→ **WHAT IS NEEDED**
From the entries that follow, reproduce exactly and only the lines from the line with "- → peonza [amarillo] [382 508]" to the line with "robot [turquesa] [515", endpoints included.

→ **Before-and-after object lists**
::::::::

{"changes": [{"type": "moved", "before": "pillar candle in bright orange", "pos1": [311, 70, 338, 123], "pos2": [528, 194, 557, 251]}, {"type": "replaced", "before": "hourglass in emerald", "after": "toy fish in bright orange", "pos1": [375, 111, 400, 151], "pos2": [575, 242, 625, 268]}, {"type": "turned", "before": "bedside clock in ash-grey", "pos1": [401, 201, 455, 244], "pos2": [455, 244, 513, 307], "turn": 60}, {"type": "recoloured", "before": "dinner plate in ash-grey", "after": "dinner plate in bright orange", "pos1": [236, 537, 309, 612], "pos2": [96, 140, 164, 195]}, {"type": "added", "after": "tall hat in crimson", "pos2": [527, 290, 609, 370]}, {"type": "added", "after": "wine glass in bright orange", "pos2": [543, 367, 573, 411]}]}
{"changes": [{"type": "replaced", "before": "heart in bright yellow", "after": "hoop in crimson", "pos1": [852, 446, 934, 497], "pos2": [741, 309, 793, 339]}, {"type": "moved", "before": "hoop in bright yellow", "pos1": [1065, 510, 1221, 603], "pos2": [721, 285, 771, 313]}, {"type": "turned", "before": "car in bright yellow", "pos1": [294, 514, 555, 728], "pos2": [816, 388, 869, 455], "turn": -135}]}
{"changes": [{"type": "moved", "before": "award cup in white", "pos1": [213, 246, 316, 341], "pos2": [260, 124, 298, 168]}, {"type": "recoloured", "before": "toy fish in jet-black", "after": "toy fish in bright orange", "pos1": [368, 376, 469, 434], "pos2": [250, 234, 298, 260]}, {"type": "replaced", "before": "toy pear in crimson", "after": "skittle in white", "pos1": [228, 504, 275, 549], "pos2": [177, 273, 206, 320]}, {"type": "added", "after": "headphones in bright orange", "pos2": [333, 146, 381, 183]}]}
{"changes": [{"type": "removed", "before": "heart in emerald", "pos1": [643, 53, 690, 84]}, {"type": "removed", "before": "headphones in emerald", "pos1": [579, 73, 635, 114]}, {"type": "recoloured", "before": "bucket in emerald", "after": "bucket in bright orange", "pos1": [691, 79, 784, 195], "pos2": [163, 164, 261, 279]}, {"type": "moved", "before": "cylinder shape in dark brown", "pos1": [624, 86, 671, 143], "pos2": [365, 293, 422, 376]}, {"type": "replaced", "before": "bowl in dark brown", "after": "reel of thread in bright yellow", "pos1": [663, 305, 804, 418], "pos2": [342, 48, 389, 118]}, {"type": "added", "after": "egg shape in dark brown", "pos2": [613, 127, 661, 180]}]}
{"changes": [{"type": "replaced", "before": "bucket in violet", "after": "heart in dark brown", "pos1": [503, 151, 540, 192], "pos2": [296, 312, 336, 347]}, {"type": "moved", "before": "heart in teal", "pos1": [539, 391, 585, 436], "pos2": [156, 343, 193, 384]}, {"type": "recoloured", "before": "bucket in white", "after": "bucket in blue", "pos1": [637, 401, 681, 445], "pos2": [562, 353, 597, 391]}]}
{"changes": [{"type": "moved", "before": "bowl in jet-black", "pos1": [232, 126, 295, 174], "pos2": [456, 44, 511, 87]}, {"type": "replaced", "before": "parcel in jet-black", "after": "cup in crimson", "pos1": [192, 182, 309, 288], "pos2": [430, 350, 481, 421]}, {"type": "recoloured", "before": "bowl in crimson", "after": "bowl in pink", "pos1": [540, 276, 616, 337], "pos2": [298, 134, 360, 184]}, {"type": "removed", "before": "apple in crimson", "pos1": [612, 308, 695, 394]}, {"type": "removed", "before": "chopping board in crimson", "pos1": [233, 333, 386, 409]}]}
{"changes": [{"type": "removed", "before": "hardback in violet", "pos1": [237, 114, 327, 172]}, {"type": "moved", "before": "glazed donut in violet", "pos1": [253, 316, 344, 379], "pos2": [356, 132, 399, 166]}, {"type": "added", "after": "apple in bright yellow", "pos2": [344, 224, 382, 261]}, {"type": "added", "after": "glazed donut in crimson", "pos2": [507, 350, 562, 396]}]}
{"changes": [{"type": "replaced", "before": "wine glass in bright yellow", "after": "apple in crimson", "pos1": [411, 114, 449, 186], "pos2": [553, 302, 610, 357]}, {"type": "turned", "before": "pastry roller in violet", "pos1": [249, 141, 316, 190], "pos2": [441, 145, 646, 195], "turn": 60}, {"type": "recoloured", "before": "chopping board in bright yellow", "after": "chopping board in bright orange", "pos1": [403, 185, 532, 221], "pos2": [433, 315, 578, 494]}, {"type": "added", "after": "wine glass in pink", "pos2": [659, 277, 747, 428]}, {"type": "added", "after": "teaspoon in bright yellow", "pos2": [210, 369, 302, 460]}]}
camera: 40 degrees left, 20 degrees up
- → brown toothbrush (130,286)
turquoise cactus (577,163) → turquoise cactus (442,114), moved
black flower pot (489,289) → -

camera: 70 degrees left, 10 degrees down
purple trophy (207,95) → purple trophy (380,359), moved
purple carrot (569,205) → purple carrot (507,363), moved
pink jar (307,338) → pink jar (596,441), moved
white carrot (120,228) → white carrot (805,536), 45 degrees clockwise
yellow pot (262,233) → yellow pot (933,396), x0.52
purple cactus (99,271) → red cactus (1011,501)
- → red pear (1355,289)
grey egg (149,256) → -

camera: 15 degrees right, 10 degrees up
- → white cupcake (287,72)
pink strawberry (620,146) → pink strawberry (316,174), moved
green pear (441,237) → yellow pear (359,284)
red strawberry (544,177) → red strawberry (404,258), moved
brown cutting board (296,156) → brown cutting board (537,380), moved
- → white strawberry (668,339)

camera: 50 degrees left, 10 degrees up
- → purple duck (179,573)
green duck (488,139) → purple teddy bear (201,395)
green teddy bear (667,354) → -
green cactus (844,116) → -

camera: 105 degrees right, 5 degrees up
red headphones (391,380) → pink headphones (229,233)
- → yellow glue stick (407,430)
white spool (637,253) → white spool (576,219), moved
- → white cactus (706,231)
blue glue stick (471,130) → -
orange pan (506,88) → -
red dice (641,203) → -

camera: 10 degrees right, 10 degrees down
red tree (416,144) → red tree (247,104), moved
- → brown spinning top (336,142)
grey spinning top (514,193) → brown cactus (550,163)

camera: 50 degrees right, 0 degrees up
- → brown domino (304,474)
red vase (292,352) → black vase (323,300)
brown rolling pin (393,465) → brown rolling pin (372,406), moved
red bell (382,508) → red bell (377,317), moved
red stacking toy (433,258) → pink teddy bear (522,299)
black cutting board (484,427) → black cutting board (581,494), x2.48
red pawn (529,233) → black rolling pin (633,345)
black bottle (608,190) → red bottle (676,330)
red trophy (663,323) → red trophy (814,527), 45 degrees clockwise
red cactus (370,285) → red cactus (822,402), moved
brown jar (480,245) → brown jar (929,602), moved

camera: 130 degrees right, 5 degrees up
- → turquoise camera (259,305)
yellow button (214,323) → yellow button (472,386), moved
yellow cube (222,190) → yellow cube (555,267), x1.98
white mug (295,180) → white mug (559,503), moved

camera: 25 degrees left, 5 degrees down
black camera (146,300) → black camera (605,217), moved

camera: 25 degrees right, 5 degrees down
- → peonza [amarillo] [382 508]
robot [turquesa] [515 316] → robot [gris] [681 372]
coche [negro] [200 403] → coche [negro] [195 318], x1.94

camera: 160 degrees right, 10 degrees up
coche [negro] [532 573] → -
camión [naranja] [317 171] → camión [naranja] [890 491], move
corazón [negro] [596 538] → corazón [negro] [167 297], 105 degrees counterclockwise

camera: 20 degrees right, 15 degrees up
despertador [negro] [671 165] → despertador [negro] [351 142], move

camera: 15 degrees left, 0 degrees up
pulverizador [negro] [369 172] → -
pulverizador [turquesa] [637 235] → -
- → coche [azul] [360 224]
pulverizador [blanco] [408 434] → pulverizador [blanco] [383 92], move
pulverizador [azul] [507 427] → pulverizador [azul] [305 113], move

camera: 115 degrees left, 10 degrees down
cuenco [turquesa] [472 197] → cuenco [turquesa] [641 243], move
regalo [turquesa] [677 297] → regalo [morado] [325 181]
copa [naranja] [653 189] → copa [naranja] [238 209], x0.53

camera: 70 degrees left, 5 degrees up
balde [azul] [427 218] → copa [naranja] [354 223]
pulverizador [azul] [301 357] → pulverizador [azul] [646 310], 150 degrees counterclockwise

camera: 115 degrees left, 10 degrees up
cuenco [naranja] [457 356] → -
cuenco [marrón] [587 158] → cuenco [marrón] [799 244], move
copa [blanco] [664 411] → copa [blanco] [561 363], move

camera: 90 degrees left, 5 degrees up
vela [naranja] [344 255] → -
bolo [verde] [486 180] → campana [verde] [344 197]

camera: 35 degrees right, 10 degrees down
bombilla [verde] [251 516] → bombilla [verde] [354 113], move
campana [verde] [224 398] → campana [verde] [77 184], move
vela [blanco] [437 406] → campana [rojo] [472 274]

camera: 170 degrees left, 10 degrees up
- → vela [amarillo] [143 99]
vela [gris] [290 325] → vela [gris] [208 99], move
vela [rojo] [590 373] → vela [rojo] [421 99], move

::::::::

→ **OUTPUT BELOW**
- → peonza [amarillo] [382 508]
robot [turquesa] [515 316] → robot [gris] [681 372]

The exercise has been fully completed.